EXERCISE DATA —
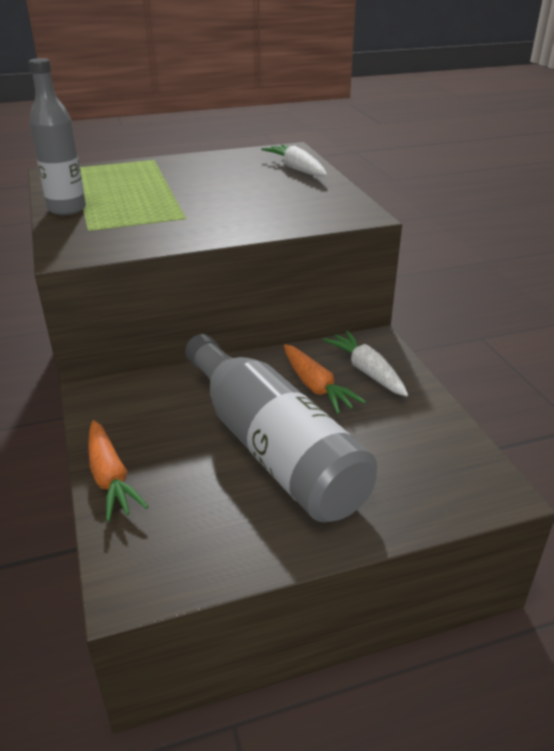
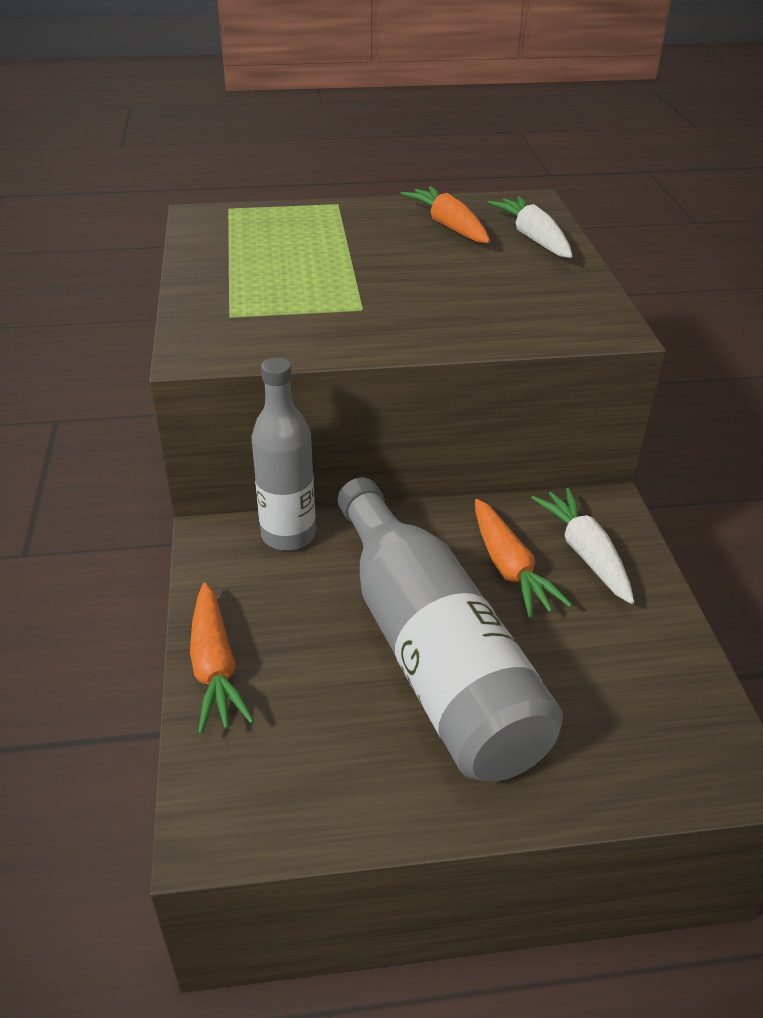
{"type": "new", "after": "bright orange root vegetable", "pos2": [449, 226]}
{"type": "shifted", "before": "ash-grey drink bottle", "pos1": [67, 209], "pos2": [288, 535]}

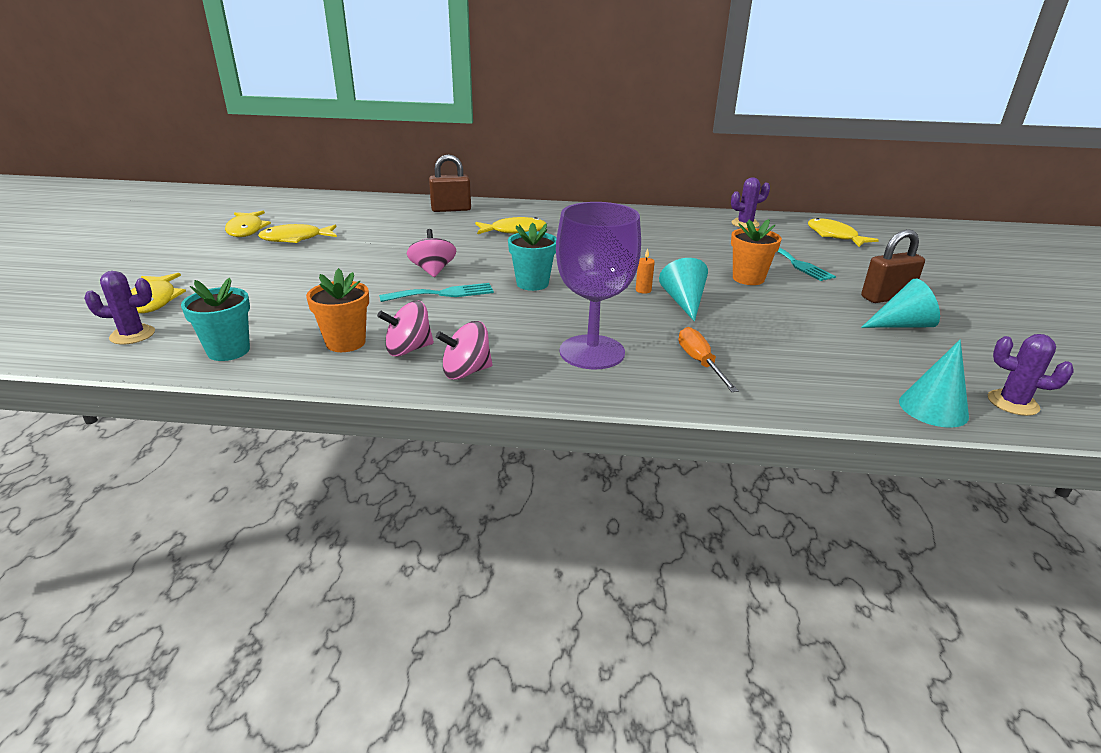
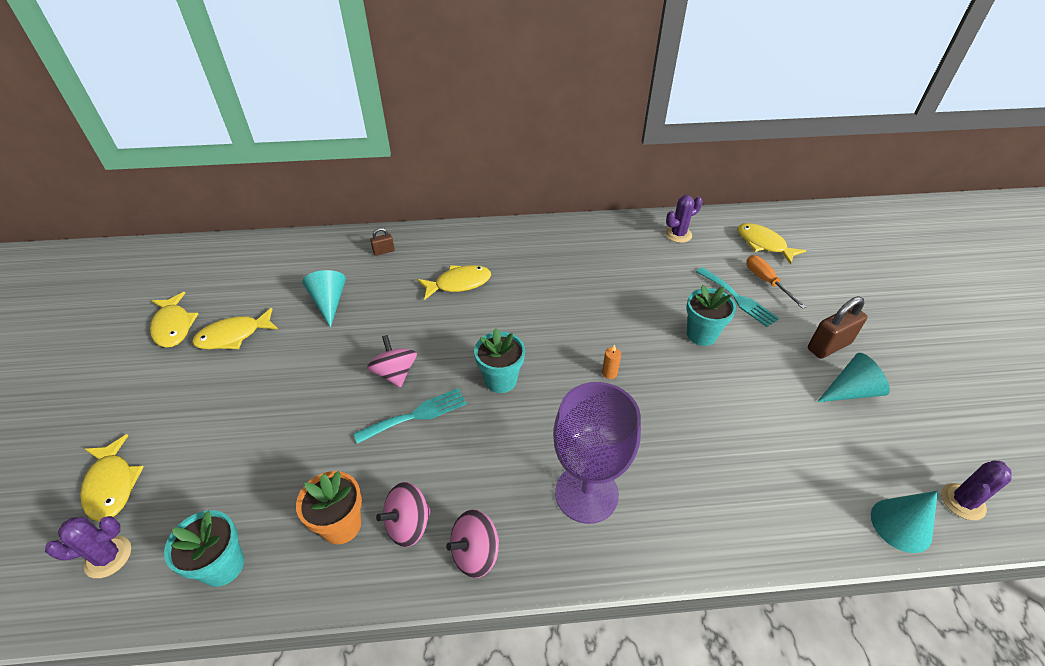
{"type": "shifted", "before": "turquoise solid cone", "pos1": [684, 302], "pos2": [329, 303]}
{"type": "shifted", "before": "bright orange hand screwdriver", "pos1": [700, 362], "pos2": [766, 281]}
{"type": "repainted", "before": "bright orange potted plant", "after": "turquoise potted plant", "pos1": [748, 278], "pos2": [701, 334]}
{"type": "rotated", "before": "purple prickly plant", "pos1": [1012, 403], "pos2": [962, 502], "turn": -60}
{"type": "scaled", "before": "brown small lock", "pos1": [451, 209], "pos2": [384, 251], "scale": 0.51}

EXERCISE DIRECTIONS — Every entry above has to be repeated exactly, apart from its pictures.

ANSWER AREA —
{"type": "new", "after": "bright orange root vegetable", "pos2": [449, 226]}
{"type": "shifted", "before": "ash-grey drink bottle", "pos1": [67, 209], "pos2": [288, 535]}

{"type": "shifted", "before": "turquoise solid cone", "pos1": [684, 302], "pos2": [329, 303]}
{"type": "shifted", "before": "bright orange hand screwdriver", "pos1": [700, 362], "pos2": [766, 281]}
{"type": "repainted", "before": "bright orange potted plant", "after": "turquoise potted plant", "pos1": [748, 278], "pos2": [701, 334]}
{"type": "rotated", "before": "purple prickly plant", "pos1": [1012, 403], "pos2": [962, 502], "turn": -60}
{"type": "scaled", "before": "brown small lock", "pos1": [451, 209], "pos2": [384, 251], "scale": 0.51}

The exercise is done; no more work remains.